◆ WHAT YOU NEED TO DO ◆
Write down the lines exactly as they appear, from the one that contains "none -> purple brick A8:B8 level 1" through the final line of the records, so that both ends are kept and no pictures come along.

◆ RECORD EXTRACTS ◆
>>>
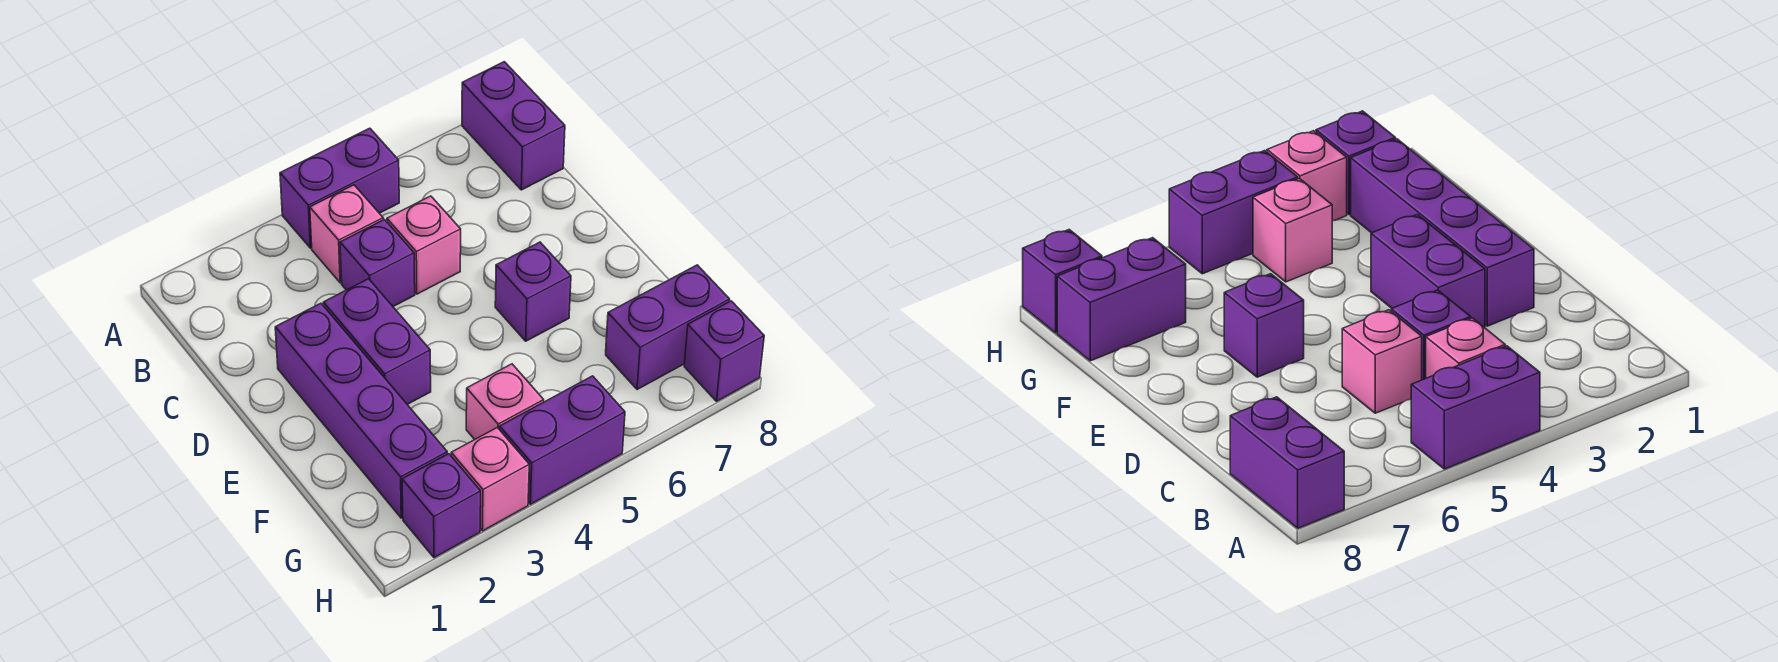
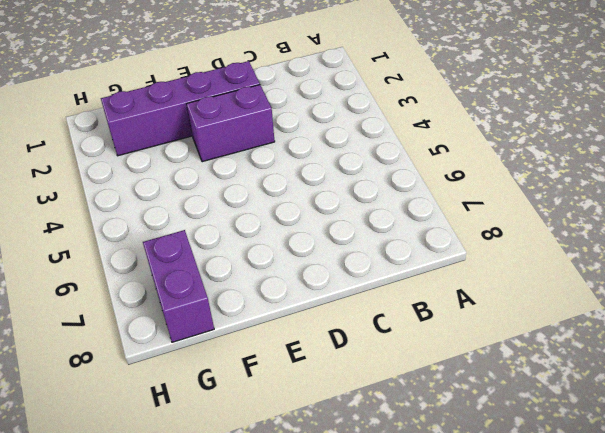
none -> purple brick A4:A5 level 1
none -> purple brick A8:B8 level 1
none -> pink brick B4 level 1

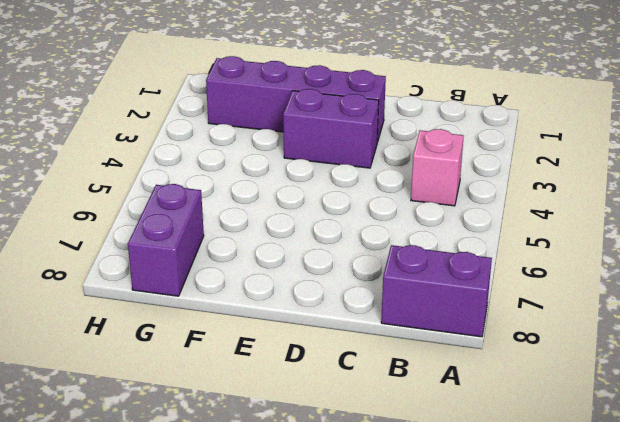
none -> purple brick A4:A5 level 1
none -> purple brick C4 level 1
none -> pink brick C5 level 1

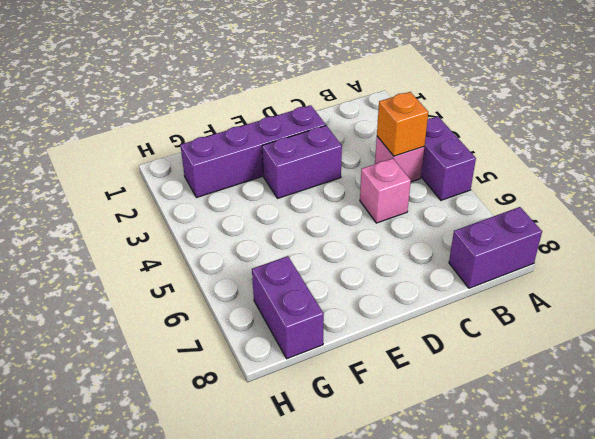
orange brick B4 level 2 -> none
none -> purple brick C4 level 1
none -> purple brick E6 level 1
none -> pink brick G4 level 1

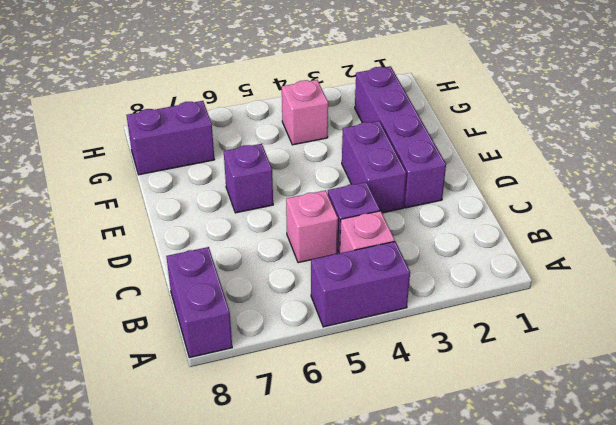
none -> purple brick H2 level 1
none -> pink brick H3 level 1
none -> purple brick H4:H5 level 1

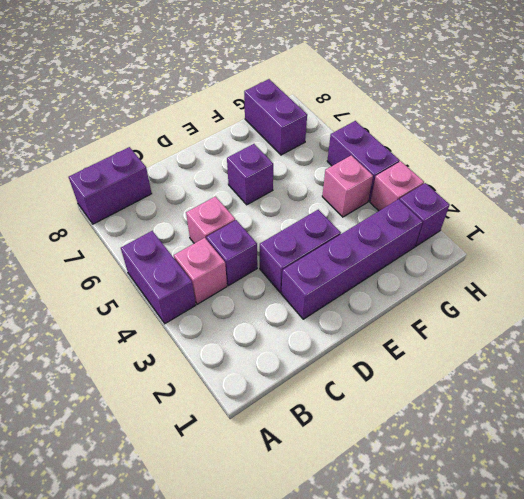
none -> purple brick H8 level 1

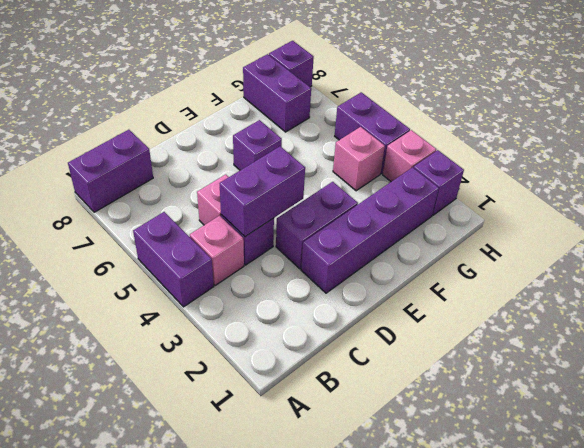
purple brick C4:D4 level 2 -> none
<<<
◆ EXERCISE RESULT ◆
none -> purple brick A8:B8 level 1
none -> pink brick B4 level 1

none -> purple brick A4:A5 level 1
none -> purple brick C4 level 1
none -> pink brick C5 level 1

orange brick B4 level 2 -> none
none -> purple brick C4 level 1
none -> purple brick E6 level 1
none -> pink brick G4 level 1

none -> purple brick H2 level 1
none -> pink brick H3 level 1
none -> purple brick H4:H5 level 1

none -> purple brick H8 level 1

purple brick C4:D4 level 2 -> none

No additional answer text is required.